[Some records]
+ + +

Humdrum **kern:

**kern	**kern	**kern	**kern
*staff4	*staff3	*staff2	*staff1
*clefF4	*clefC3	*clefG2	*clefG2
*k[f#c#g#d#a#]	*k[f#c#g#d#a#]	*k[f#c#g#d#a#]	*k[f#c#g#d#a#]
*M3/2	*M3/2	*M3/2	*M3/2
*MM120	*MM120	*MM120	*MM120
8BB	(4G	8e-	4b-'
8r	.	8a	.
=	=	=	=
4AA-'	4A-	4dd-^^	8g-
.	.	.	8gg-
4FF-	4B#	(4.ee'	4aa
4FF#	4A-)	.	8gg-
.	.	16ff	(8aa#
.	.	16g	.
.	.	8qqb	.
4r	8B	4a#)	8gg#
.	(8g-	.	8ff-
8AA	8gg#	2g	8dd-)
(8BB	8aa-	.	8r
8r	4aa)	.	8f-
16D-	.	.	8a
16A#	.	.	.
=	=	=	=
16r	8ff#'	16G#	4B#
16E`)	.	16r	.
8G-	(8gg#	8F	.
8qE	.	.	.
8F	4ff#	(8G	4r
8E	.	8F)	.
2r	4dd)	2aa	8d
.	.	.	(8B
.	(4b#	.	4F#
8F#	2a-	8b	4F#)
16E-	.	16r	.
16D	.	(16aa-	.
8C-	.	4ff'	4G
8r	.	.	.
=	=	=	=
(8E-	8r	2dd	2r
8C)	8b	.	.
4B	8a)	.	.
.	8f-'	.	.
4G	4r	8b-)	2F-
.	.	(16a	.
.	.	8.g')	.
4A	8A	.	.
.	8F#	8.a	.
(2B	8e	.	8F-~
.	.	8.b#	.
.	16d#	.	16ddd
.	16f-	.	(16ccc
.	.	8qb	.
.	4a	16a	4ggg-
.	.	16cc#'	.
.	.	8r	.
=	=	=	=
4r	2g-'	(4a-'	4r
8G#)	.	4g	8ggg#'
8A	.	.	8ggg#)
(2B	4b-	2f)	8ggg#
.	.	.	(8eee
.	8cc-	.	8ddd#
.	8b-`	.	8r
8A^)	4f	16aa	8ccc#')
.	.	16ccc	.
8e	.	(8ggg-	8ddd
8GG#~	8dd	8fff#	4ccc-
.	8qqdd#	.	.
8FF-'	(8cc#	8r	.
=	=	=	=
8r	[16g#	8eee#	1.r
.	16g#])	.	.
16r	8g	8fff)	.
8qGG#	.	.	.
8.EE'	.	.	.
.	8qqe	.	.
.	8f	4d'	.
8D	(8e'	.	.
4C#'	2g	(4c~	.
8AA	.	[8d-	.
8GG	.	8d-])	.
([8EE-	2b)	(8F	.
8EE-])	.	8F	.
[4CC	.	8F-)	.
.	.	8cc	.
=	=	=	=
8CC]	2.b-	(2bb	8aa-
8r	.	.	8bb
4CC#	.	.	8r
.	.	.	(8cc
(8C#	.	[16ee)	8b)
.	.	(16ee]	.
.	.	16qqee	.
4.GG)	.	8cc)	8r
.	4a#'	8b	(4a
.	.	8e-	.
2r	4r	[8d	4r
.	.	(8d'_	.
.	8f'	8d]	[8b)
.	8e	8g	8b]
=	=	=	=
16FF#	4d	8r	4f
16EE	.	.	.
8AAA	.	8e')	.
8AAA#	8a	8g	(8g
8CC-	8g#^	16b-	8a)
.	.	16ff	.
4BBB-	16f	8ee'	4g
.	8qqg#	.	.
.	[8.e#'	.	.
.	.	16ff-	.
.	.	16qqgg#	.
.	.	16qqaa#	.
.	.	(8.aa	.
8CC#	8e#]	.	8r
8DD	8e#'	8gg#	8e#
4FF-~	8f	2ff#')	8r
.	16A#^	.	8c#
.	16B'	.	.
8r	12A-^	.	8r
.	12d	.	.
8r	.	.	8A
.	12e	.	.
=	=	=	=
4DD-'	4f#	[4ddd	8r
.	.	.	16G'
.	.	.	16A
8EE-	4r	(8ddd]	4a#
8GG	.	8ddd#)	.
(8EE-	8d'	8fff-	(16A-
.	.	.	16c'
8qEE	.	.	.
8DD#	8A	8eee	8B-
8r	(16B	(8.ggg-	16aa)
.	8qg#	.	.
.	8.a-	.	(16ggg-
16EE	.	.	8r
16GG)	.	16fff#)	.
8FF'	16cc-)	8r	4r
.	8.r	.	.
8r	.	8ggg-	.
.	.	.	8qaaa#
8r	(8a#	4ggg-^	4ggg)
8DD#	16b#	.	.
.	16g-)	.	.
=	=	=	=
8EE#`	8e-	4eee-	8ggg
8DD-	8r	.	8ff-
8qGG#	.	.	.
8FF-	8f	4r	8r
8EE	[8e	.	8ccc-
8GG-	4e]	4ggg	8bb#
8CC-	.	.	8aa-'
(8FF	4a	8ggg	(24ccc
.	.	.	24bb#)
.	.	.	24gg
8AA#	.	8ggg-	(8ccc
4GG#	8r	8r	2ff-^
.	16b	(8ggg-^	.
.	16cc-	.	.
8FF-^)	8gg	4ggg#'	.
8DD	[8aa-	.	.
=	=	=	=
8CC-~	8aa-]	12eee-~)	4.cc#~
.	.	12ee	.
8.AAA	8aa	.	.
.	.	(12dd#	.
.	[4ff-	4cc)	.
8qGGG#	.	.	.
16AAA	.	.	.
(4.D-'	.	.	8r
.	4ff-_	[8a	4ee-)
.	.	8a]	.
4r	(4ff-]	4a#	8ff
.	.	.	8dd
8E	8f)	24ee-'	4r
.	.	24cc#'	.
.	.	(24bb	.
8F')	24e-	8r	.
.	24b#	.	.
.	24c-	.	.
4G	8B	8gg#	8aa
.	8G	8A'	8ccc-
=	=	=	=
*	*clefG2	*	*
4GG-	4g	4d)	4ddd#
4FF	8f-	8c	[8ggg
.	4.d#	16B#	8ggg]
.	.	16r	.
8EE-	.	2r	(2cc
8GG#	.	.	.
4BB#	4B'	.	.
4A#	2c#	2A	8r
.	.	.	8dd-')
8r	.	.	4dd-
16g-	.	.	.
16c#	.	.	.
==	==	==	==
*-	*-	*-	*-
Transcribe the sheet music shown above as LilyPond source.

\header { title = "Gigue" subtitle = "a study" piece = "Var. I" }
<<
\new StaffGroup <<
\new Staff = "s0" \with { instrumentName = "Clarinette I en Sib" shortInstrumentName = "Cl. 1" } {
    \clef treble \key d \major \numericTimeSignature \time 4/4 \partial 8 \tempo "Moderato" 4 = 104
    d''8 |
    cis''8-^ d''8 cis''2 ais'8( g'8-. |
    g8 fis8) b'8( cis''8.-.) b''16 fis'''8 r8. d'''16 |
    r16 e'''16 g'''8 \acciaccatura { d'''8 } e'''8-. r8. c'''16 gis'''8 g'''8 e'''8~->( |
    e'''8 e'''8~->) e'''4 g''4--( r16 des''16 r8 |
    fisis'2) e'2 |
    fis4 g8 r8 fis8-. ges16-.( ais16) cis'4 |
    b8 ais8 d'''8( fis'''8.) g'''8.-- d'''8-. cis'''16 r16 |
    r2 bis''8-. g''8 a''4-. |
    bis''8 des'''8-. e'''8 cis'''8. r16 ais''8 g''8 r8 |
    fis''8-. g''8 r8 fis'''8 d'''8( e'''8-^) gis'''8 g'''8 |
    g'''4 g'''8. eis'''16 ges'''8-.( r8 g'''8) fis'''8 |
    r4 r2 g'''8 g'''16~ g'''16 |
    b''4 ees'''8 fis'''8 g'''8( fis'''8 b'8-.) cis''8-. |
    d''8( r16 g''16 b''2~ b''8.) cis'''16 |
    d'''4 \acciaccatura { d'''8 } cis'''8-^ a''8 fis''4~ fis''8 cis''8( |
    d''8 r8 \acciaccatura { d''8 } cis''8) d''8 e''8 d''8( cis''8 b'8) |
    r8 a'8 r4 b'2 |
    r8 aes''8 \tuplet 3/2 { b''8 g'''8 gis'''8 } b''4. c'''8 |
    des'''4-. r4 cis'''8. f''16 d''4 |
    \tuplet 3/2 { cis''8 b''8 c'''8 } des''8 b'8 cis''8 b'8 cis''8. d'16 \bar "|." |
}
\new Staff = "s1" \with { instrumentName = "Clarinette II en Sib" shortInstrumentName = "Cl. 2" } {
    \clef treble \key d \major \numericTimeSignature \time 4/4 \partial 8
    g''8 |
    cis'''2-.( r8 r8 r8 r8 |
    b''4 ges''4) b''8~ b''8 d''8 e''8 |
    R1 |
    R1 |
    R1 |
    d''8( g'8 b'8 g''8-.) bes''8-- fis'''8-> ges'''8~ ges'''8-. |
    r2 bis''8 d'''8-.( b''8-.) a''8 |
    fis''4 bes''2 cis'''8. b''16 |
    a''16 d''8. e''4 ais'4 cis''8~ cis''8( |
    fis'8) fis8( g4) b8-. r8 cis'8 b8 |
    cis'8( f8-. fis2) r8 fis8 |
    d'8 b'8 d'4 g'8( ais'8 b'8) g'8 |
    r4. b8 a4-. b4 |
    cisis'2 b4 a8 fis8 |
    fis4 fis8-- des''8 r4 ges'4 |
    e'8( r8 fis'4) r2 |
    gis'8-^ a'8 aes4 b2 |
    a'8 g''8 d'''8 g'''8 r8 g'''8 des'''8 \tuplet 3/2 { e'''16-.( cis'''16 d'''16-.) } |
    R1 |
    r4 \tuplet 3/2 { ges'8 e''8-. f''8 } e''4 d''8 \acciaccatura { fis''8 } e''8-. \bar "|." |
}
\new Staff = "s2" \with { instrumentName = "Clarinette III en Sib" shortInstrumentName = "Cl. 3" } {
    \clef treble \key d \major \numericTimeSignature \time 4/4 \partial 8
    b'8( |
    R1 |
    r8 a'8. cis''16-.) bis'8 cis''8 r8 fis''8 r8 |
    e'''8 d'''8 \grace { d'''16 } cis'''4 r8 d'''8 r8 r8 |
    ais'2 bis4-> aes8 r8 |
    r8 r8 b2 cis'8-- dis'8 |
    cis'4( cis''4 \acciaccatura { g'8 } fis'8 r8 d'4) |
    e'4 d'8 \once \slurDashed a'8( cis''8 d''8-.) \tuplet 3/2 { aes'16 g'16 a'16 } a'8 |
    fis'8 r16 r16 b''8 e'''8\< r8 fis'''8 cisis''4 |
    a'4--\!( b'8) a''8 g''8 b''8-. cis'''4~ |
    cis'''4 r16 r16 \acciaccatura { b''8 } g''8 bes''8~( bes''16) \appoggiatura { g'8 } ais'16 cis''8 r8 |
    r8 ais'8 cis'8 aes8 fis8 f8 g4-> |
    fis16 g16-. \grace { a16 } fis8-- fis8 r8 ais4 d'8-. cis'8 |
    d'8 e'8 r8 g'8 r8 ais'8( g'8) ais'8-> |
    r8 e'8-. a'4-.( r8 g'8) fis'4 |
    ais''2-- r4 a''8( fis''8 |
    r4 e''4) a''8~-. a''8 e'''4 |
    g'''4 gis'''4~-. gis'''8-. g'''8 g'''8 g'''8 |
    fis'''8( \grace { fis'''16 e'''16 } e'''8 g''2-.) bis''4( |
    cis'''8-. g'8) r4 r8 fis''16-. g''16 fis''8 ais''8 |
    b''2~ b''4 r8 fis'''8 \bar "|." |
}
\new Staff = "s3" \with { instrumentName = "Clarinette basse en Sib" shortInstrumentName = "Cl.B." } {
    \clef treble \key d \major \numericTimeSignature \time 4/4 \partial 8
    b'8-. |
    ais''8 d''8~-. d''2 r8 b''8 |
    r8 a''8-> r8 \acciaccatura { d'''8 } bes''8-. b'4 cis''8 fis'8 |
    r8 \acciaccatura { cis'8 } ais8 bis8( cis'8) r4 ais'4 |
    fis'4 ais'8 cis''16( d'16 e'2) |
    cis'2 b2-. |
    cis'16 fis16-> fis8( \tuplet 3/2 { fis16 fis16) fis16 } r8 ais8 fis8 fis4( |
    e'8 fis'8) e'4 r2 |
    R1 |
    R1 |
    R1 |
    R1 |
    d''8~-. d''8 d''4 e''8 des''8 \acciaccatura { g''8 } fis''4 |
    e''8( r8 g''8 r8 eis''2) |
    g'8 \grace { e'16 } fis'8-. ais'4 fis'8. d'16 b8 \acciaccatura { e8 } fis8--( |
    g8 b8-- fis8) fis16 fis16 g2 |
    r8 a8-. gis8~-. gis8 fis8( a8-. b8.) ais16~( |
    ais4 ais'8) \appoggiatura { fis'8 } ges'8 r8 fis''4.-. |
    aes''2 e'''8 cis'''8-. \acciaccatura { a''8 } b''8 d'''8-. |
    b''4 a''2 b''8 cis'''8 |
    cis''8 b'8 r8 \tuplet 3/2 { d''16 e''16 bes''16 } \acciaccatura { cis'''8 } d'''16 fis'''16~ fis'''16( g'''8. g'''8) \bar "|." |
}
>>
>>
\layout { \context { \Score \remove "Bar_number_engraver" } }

+ + +

| Instructions to follow |
Count the lines in the records above that contain the string "instrumentName", treating uppercase and lowercase as different, and give only the number.

| Task result |
4